_YOUR TASK_
If a line of the records holds the word "ellipse", copy it out.

_Stepwise shape edit descriptions_
"""
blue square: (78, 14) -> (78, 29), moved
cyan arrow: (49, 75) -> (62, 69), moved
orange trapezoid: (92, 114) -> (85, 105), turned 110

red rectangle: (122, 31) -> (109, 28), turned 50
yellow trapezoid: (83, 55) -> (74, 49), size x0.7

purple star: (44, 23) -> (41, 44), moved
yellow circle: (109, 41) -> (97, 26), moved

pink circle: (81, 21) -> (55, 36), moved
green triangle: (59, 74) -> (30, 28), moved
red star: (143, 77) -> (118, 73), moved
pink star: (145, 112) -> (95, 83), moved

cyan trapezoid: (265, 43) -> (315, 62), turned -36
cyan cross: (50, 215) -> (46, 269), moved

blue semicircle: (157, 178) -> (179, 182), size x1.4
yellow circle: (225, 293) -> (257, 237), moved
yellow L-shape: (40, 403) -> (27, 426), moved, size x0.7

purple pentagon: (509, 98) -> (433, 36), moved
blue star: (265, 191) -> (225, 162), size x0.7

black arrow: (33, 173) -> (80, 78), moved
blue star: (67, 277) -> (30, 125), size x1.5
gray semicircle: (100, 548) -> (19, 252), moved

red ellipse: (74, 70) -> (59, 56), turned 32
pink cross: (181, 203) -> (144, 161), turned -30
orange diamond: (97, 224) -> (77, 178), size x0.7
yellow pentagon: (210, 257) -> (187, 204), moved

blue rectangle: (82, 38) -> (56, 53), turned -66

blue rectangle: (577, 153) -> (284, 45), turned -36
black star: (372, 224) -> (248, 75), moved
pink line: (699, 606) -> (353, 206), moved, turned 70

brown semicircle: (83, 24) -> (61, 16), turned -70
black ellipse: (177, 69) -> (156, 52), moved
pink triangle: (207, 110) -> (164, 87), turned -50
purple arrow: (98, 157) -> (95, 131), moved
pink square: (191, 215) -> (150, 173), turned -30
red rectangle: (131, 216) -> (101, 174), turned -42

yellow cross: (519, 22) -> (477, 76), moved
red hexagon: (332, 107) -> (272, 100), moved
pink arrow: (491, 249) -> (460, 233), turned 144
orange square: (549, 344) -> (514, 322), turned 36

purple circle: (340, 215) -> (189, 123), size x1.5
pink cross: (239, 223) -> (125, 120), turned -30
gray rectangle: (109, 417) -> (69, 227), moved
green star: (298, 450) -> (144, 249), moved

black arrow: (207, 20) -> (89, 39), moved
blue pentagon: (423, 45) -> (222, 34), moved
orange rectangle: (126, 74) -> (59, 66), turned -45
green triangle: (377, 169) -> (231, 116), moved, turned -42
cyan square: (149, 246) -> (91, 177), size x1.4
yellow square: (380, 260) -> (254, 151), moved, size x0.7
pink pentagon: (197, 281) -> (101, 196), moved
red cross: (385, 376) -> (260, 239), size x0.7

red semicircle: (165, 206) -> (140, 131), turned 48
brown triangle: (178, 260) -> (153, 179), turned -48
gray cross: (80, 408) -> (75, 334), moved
"""
_SOLVED EXERCISE_
red ellipse: (74, 70) -> (59, 56), turned 32
black ellipse: (177, 69) -> (156, 52), moved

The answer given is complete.